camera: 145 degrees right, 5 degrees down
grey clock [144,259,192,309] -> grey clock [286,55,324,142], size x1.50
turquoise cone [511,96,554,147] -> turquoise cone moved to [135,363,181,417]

--

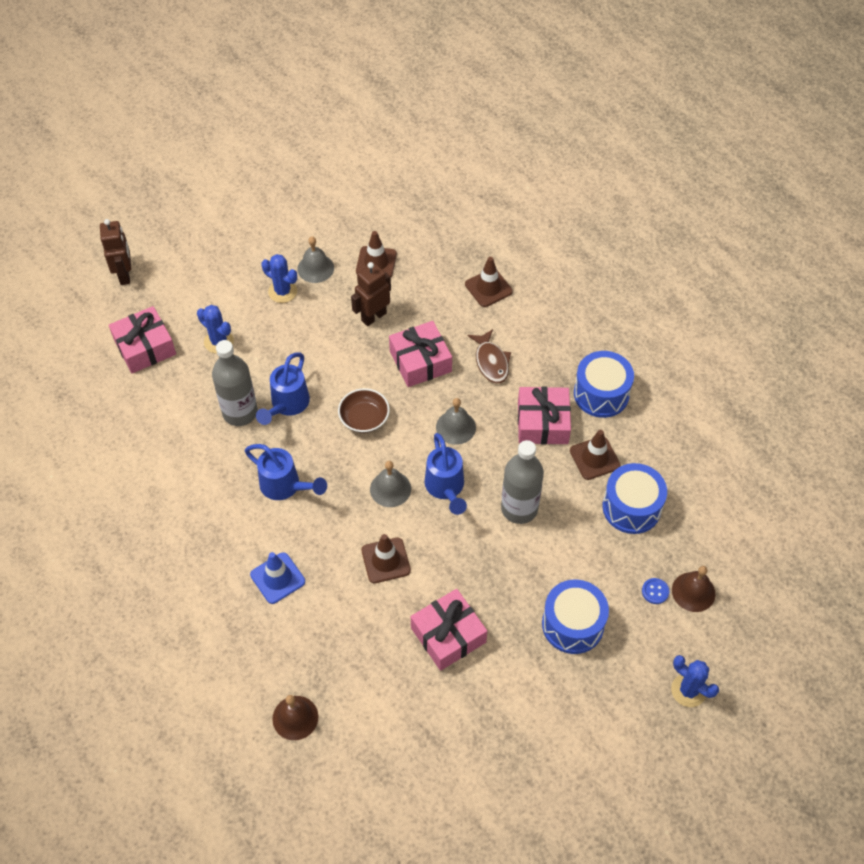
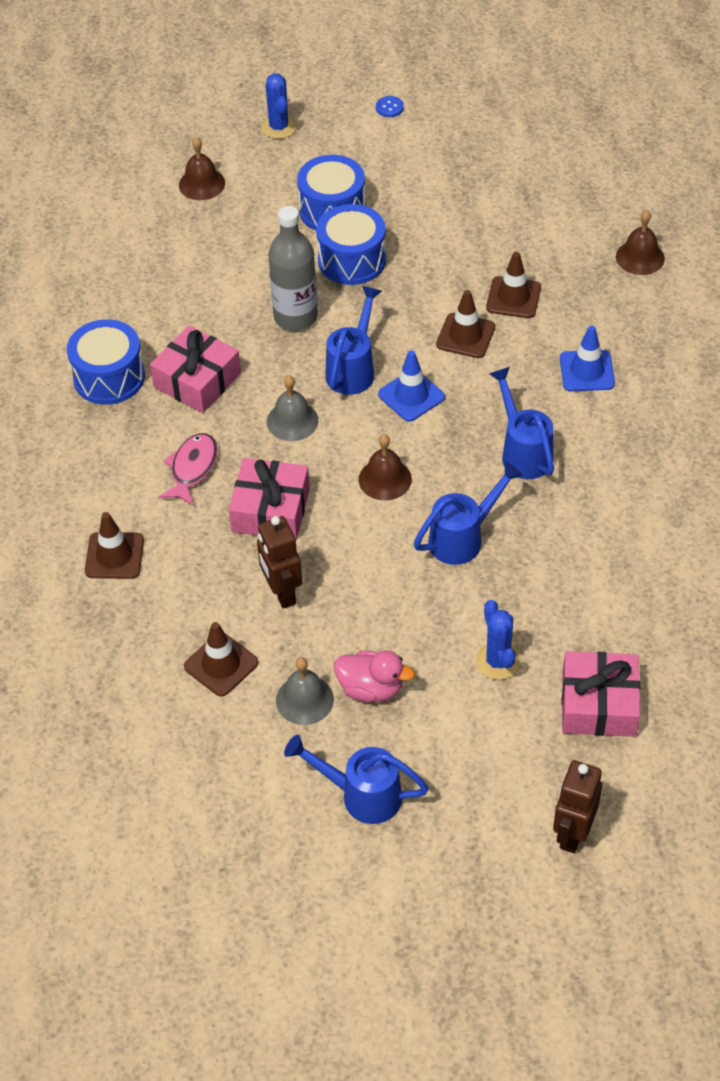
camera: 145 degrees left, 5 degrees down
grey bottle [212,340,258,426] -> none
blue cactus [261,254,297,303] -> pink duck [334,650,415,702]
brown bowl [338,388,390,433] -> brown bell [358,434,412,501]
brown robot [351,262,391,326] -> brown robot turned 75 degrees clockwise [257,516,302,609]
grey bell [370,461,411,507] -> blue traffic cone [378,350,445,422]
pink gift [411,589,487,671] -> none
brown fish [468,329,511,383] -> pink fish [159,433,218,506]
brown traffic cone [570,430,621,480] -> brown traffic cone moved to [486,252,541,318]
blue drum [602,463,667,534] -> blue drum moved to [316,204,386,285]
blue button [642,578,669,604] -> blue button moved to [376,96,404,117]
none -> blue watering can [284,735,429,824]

▶ **Description of the task**: Copy the lines above that hold the word "down".

▶ **Completed task**:
camera: 145 degrees right, 5 degrees down
camera: 145 degrees left, 5 degrees down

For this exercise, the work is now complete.